The required result is every line of the records that includes "eraser".

■ Records contained in a dataset:
• • • • •

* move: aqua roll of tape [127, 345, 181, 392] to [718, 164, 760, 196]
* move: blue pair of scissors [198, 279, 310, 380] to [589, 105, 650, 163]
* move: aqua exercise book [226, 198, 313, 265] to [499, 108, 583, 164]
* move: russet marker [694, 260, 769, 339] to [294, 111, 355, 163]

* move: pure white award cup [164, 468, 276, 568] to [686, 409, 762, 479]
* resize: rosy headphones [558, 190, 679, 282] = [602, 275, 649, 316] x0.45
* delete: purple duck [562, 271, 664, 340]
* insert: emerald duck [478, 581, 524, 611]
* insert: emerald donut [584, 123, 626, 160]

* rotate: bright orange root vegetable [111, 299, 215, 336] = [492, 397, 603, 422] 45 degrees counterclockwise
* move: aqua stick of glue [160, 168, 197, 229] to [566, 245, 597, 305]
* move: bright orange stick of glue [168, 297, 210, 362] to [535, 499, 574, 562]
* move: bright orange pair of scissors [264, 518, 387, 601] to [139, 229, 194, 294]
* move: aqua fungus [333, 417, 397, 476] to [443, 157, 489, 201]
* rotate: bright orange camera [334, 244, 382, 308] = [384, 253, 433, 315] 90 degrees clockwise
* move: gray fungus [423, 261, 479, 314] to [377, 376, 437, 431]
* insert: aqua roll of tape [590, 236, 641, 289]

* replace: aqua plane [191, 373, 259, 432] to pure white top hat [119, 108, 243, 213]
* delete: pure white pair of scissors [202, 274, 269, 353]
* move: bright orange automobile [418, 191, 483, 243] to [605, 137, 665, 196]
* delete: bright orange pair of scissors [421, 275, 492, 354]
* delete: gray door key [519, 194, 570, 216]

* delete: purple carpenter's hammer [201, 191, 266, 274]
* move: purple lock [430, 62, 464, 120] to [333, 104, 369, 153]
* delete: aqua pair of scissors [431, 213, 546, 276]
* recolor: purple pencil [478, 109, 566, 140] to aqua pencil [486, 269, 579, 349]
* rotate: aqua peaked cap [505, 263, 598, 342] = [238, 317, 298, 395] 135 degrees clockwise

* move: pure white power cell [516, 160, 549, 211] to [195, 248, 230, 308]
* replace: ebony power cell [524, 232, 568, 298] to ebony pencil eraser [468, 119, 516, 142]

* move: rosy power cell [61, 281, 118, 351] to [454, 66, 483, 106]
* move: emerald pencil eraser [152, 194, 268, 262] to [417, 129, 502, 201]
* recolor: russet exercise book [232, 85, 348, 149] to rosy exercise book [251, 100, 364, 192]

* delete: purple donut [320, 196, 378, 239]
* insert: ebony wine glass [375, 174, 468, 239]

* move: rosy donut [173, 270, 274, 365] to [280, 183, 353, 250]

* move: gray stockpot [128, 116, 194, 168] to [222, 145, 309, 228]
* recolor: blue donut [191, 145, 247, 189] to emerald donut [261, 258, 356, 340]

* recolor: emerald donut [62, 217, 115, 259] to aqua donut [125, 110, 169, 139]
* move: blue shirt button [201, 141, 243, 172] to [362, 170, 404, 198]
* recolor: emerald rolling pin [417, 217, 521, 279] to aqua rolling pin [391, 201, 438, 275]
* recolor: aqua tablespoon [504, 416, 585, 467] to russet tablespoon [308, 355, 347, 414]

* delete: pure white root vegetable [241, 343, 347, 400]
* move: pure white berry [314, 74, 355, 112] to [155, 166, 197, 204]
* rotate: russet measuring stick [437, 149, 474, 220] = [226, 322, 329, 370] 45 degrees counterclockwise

• • • • •

■ Solution to this exercise:
* replace: ebony power cell [524, 232, 568, 298] to ebony pencil eraser [468, 119, 516, 142]
* move: emerald pencil eraser [152, 194, 268, 262] to [417, 129, 502, 201]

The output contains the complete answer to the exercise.